## Work order
Transcribe all records, preserving every character.

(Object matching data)
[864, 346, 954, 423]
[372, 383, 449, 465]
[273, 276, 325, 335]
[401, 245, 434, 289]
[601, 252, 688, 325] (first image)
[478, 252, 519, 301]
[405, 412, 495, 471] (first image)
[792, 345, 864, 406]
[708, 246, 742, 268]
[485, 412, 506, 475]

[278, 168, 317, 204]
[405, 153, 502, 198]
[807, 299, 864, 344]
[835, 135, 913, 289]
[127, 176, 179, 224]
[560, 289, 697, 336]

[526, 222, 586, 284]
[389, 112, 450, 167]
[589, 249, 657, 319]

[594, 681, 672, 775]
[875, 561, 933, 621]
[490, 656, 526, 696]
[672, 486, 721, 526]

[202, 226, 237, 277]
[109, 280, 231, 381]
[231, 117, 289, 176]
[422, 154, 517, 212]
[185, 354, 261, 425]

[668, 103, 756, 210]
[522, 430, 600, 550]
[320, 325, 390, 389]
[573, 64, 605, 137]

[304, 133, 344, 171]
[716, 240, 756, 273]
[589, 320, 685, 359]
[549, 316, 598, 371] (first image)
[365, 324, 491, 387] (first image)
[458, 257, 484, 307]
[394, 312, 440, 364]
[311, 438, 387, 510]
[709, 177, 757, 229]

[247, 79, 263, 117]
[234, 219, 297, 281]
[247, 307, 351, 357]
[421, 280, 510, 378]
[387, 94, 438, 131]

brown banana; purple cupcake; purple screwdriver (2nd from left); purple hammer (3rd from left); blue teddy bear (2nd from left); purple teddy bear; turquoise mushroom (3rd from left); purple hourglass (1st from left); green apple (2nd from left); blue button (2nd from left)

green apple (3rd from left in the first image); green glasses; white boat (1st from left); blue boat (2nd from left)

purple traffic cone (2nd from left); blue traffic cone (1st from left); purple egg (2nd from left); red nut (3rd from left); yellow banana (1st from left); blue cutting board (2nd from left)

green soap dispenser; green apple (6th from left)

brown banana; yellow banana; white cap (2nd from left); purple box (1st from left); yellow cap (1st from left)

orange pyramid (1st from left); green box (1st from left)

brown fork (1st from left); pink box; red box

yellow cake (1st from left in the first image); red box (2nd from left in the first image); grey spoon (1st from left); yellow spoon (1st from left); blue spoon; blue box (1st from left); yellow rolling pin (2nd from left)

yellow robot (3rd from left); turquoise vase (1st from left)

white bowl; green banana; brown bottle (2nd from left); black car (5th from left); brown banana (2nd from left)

## Result of the task
[864, 346, 954, 423]
[372, 383, 449, 465]
[273, 276, 325, 335]
[401, 245, 434, 289]
[601, 252, 688, 325] (first image)
[478, 252, 519, 301]
[405, 412, 495, 471] (first image)
[792, 345, 864, 406]
[708, 246, 742, 268]
[485, 412, 506, 475]

[278, 168, 317, 204]
[405, 153, 502, 198]
[807, 299, 864, 344]
[835, 135, 913, 289]
[127, 176, 179, 224]
[560, 289, 697, 336]

[526, 222, 586, 284]
[389, 112, 450, 167]
[589, 249, 657, 319]

[594, 681, 672, 775]
[875, 561, 933, 621]
[490, 656, 526, 696]
[672, 486, 721, 526]

[202, 226, 237, 277]
[109, 280, 231, 381]
[231, 117, 289, 176]
[422, 154, 517, 212]
[185, 354, 261, 425]

[668, 103, 756, 210]
[522, 430, 600, 550]
[320, 325, 390, 389]
[573, 64, 605, 137]

[304, 133, 344, 171]
[716, 240, 756, 273]
[589, 320, 685, 359]
[549, 316, 598, 371] (first image)
[365, 324, 491, 387] (first image)
[458, 257, 484, 307]
[394, 312, 440, 364]
[311, 438, 387, 510]
[709, 177, 757, 229]

[247, 79, 263, 117]
[234, 219, 297, 281]
[247, 307, 351, 357]
[421, 280, 510, 378]
[387, 94, 438, 131]

brown banana; purple cupcake; purple screwdriver (2nd from left); purple hammer (3rd from left); blue teddy bear (2nd from left); purple teddy bear; turquoise mushroom (3rd from left); purple hourglass (1st from left); green apple (2nd from left); blue button (2nd from left)

green apple (3rd from left in the first image); green glasses; white boat (1st from left); blue boat (2nd from left)

purple traffic cone (2nd from left); blue traffic cone (1st from left); purple egg (2nd from left); red nut (3rd from left); yellow banana (1st from left); blue cutting board (2nd from left)

green soap dispenser; green apple (6th from left)

brown banana; yellow banana; white cap (2nd from left); purple box (1st from left); yellow cap (1st from left)

orange pyramid (1st from left); green box (1st from left)

brown fork (1st from left); pink box; red box

yellow cake (1st from left in the first image); red box (2nd from left in the first image); grey spoon (1st from left); yellow spoon (1st from left); blue spoon; blue box (1st from left); yellow rolling pin (2nd from left)

yellow robot (3rd from left); turquoise vase (1st from left)

white bowl; green banana; brown bottle (2nd from left); black car (5th from left); brown banana (2nd from left)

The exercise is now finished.